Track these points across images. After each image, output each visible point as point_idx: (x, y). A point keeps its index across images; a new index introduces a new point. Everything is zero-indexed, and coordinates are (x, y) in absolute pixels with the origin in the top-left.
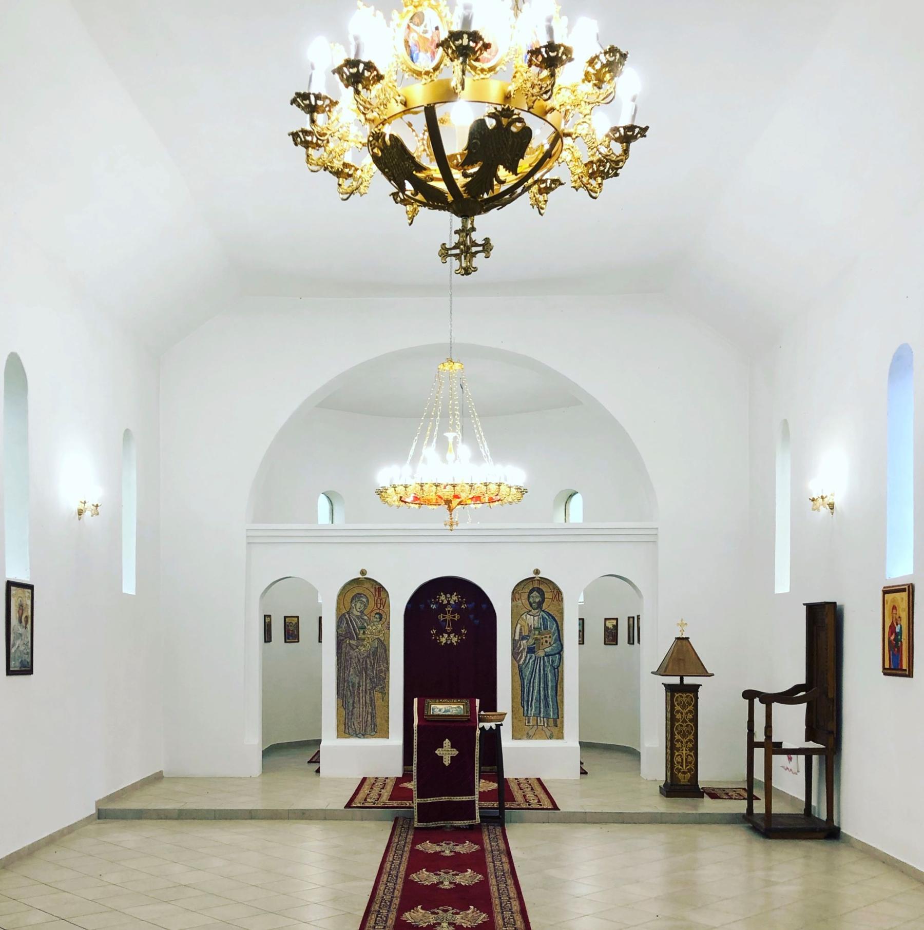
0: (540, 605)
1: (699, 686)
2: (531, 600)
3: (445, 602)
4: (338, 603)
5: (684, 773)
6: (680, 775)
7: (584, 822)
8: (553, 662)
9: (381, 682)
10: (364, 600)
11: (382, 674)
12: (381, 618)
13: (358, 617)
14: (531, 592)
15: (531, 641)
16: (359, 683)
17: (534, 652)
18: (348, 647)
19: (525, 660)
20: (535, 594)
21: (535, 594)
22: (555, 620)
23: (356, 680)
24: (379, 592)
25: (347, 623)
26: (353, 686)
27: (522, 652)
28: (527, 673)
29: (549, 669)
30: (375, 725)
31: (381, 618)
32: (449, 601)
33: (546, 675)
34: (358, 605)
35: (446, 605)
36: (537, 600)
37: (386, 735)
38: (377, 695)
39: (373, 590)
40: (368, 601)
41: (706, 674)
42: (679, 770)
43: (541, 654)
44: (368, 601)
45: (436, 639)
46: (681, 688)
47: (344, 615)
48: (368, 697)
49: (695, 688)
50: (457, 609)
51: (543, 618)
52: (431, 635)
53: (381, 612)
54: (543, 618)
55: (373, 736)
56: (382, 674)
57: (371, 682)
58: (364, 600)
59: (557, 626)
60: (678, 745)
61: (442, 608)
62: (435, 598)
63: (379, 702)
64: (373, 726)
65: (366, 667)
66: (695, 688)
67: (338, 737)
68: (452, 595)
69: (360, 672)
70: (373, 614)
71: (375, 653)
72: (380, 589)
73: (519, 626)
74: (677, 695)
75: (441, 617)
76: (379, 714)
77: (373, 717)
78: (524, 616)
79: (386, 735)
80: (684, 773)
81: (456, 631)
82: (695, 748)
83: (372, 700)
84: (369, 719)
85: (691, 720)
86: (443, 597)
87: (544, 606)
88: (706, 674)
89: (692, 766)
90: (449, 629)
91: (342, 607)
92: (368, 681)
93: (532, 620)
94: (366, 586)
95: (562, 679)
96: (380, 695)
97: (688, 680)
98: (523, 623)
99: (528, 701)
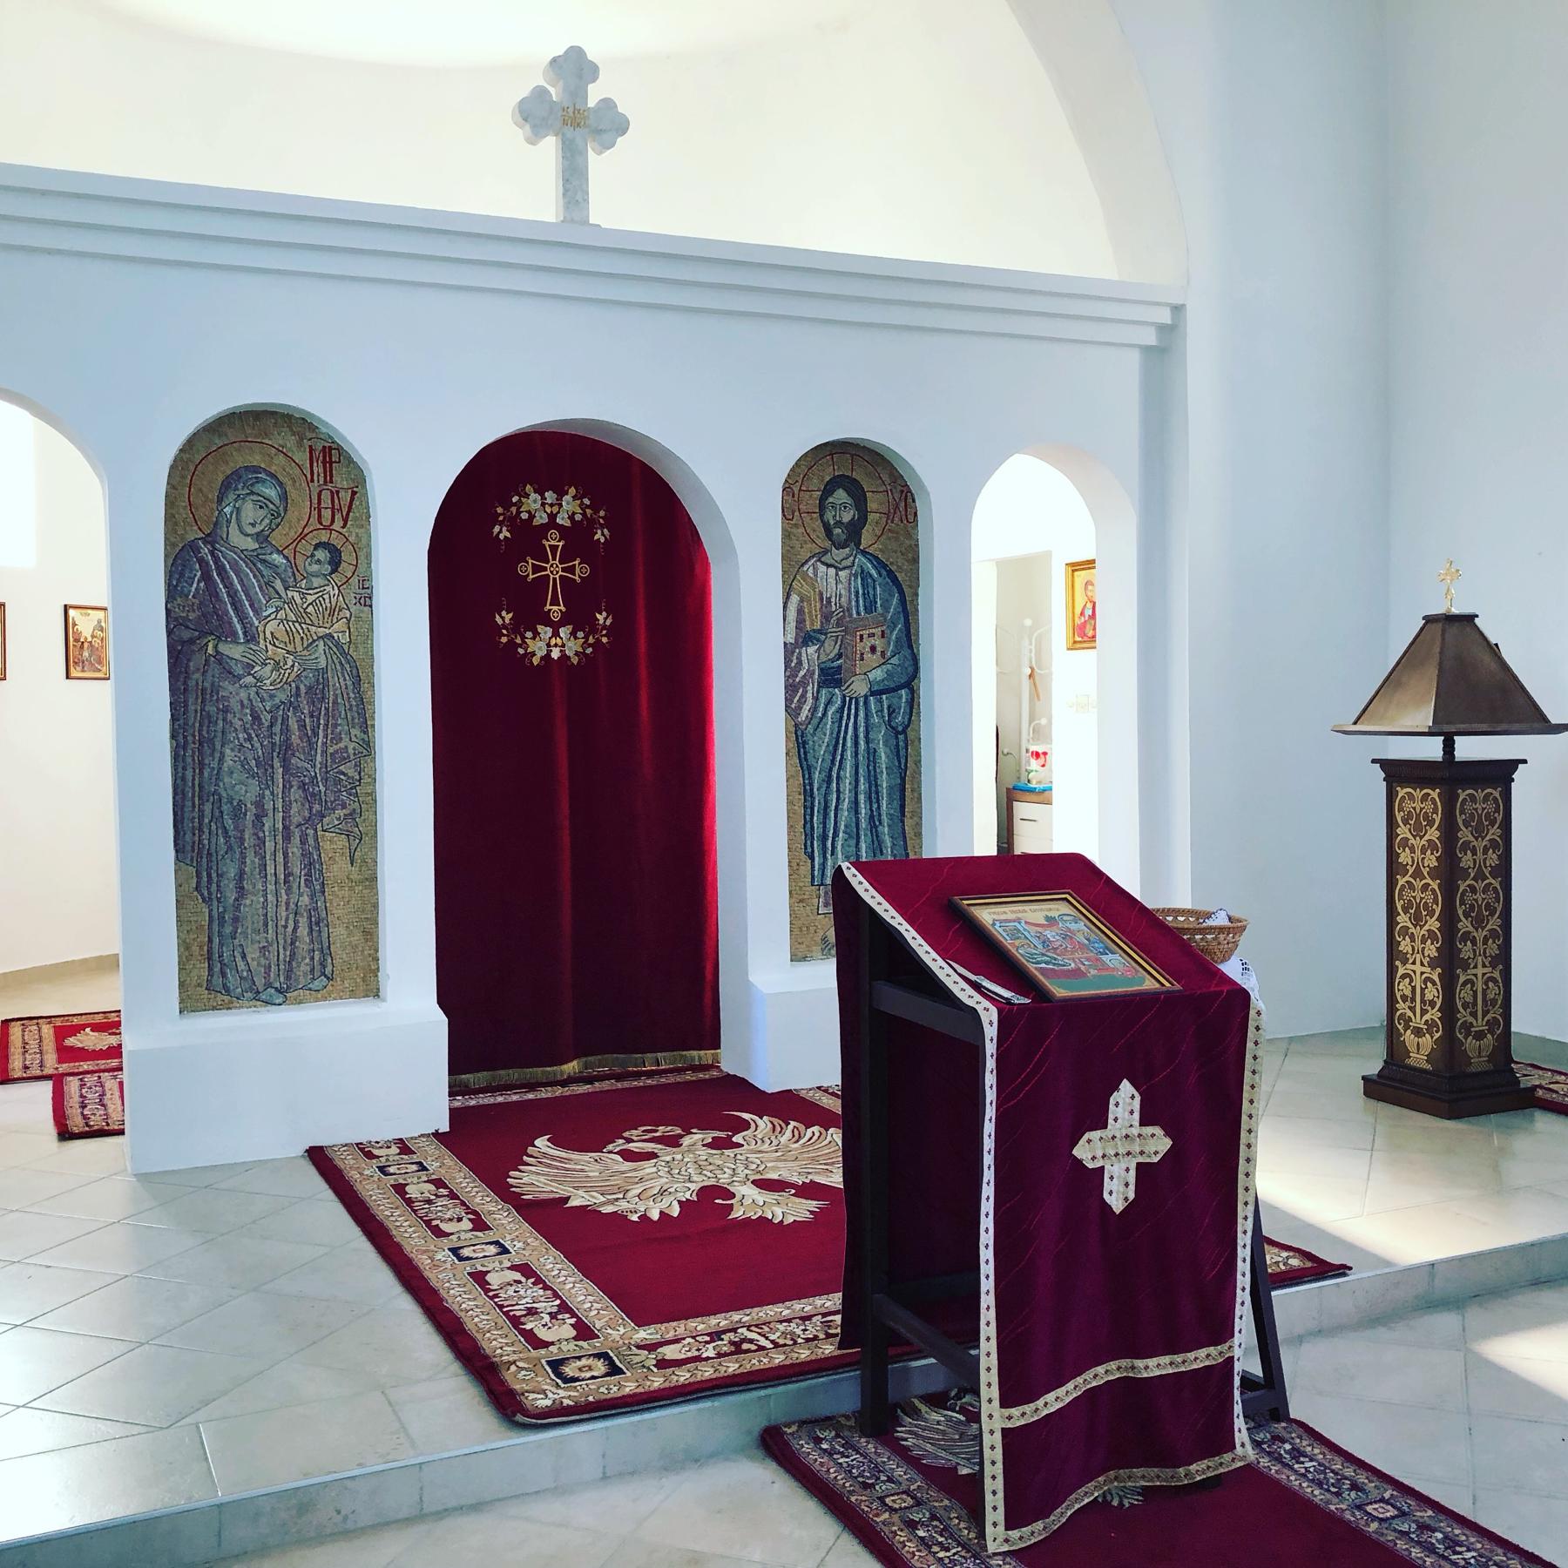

◆ ◆ ◆ ◆ ◆

# AIM OF THE EXERCISE:
Copy the entries from the start through the line containing "59: (557, 626)", with "pixels" swapped for "pixel units" and everything else unchanged. Omit the pictures.

# THE RESPONSE:
Track these points across images. After each image, output each visible point as point_idx: (x, y). A point keeps its index across images; a new index introduces a new point. Everything is zero-indexed, and coordinates are (x, y) in absolute pixel units with the origin in the top-left.
0: (540, 605)
1: (699, 686)
2: (531, 600)
3: (445, 602)
4: (338, 603)
5: (684, 773)
6: (680, 775)
7: (584, 822)
8: (553, 662)
9: (381, 682)
10: (364, 600)
11: (382, 674)
12: (381, 618)
13: (358, 617)
14: (531, 592)
15: (531, 641)
16: (359, 683)
17: (534, 652)
18: (348, 647)
19: (525, 660)
20: (535, 594)
21: (535, 594)
22: (555, 620)
23: (356, 680)
24: (379, 592)
25: (347, 623)
26: (353, 686)
27: (522, 652)
28: (527, 673)
29: (549, 669)
30: (375, 725)
31: (381, 618)
32: (449, 601)
33: (546, 675)
34: (358, 605)
35: (446, 605)
36: (537, 600)
37: (386, 735)
38: (377, 695)
39: (373, 590)
40: (368, 601)
41: (706, 674)
42: (679, 770)
43: (541, 654)
44: (368, 601)
45: (436, 639)
46: (681, 688)
47: (344, 615)
48: (368, 697)
49: (695, 688)
50: (457, 609)
51: (543, 618)
52: (431, 635)
53: (381, 612)
54: (543, 618)
55: (373, 736)
56: (382, 674)
57: (371, 682)
58: (364, 600)
59: (557, 626)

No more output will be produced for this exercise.